Records supplied:
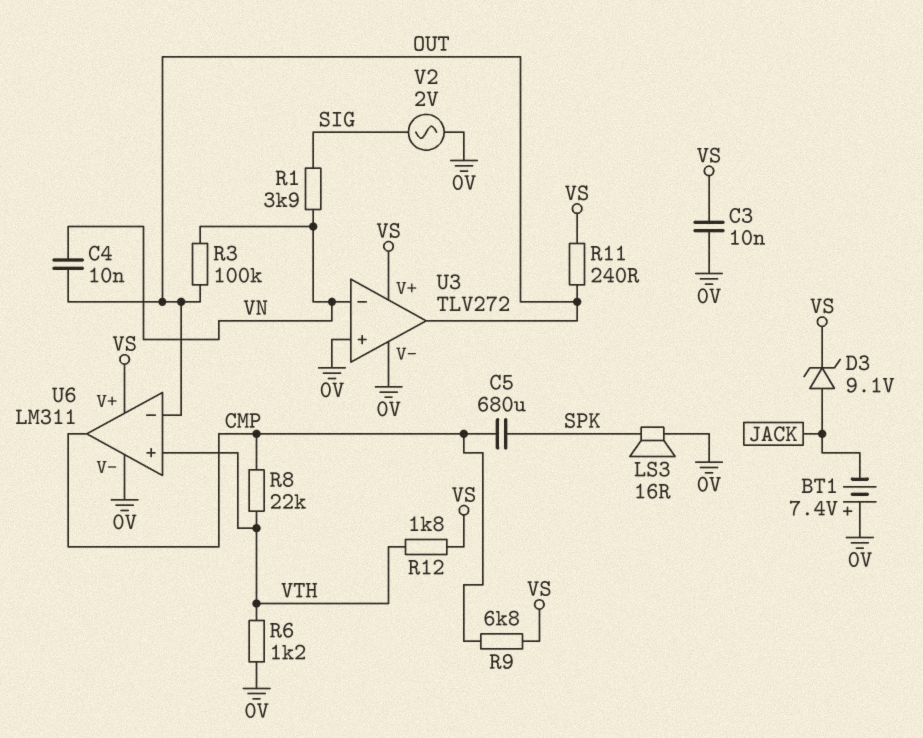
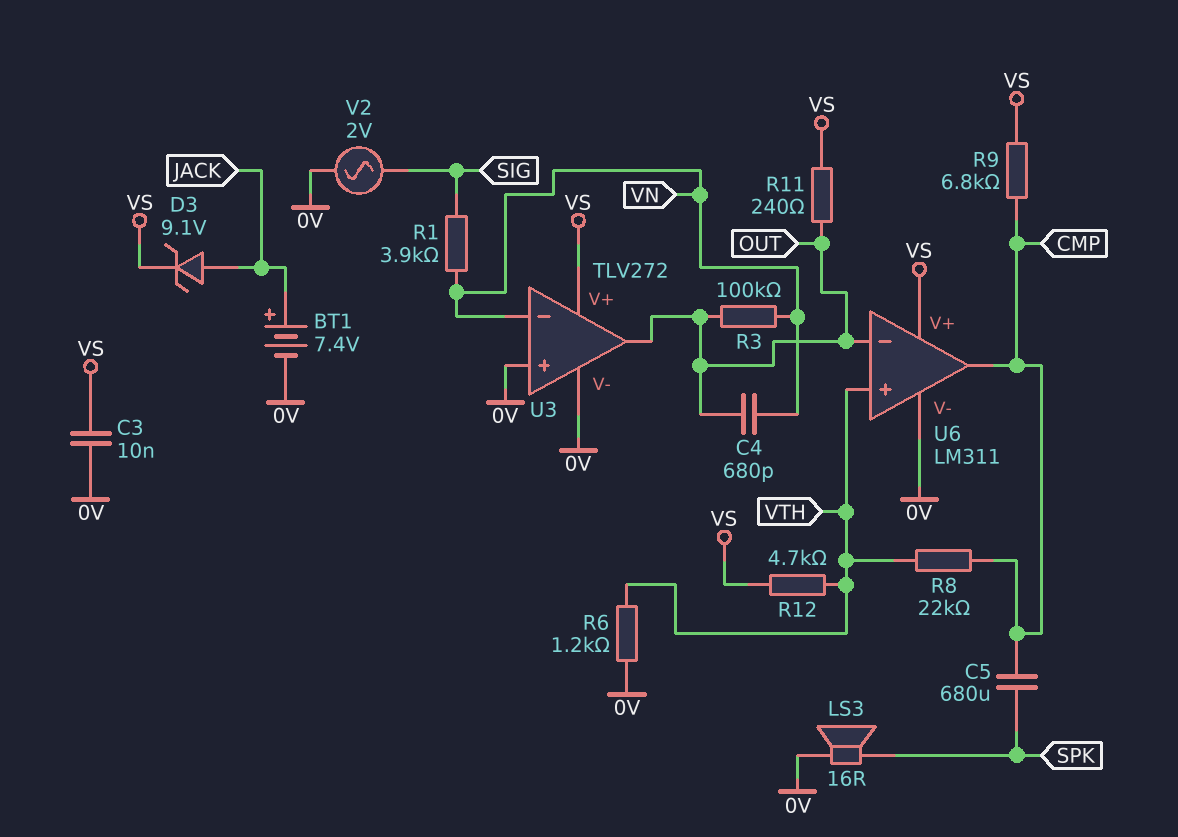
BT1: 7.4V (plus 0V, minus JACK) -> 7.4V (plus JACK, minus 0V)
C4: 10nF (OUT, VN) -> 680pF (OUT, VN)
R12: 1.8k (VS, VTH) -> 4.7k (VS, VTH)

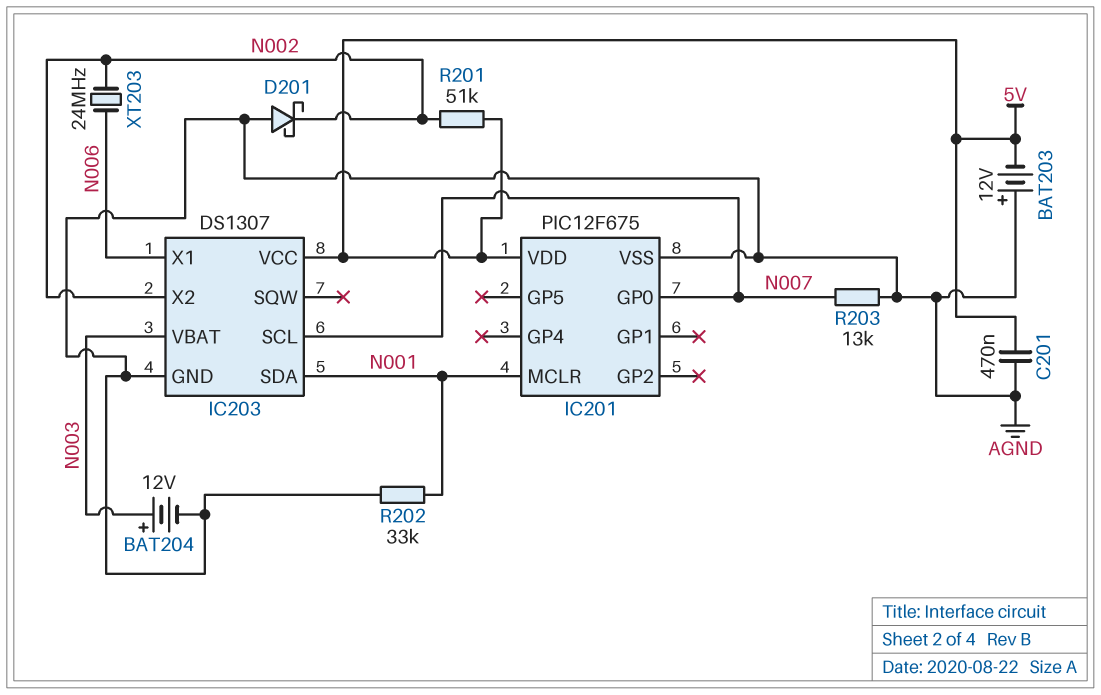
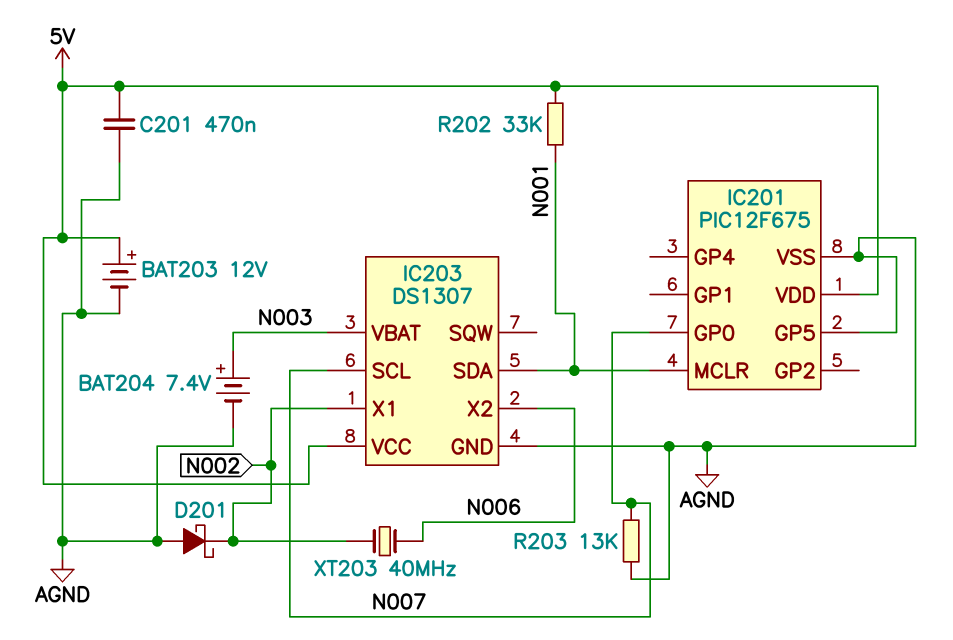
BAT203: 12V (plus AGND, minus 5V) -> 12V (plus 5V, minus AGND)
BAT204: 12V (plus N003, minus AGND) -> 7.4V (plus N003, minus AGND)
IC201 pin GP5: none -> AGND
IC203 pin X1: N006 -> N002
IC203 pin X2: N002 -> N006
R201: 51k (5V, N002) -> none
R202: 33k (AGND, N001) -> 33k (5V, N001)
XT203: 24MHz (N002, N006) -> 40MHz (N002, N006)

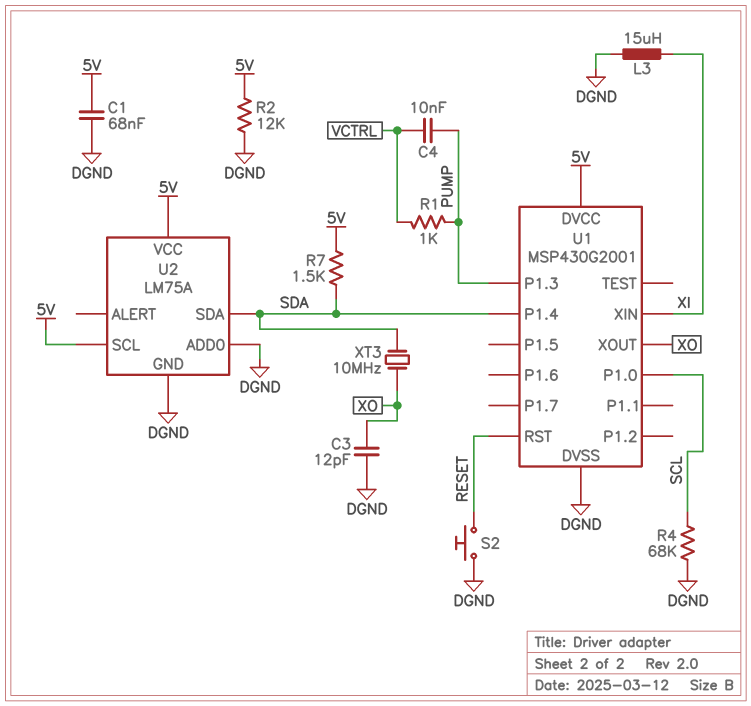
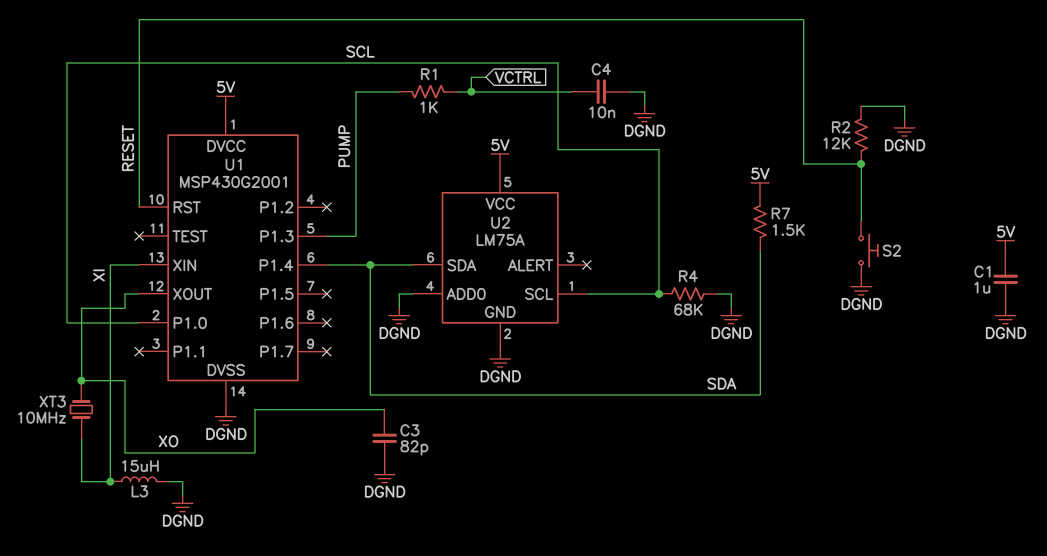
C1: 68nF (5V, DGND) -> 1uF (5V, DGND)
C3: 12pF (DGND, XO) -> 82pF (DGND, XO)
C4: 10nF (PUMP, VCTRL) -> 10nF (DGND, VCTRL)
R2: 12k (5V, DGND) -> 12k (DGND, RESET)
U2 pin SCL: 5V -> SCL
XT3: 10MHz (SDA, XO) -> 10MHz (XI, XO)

Task goal: Skipping the pictures, output the entries exactly as they appear above.

Answer:
BT1: 7.4V (plus 0V, minus JACK) -> 7.4V (plus JACK, minus 0V)
C4: 10nF (OUT, VN) -> 680pF (OUT, VN)
R12: 1.8k (VS, VTH) -> 4.7k (VS, VTH)

BAT203: 12V (plus AGND, minus 5V) -> 12V (plus 5V, minus AGND)
BAT204: 12V (plus N003, minus AGND) -> 7.4V (plus N003, minus AGND)
IC201 pin GP5: none -> AGND
IC203 pin X1: N006 -> N002
IC203 pin X2: N002 -> N006
R201: 51k (5V, N002) -> none
R202: 33k (AGND, N001) -> 33k (5V, N001)
XT203: 24MHz (N002, N006) -> 40MHz (N002, N006)

C1: 68nF (5V, DGND) -> 1uF (5V, DGND)
C3: 12pF (DGND, XO) -> 82pF (DGND, XO)
C4: 10nF (PUMP, VCTRL) -> 10nF (DGND, VCTRL)
R2: 12k (5V, DGND) -> 12k (DGND, RESET)
U2 pin SCL: 5V -> SCL
XT3: 10MHz (SDA, XO) -> 10MHz (XI, XO)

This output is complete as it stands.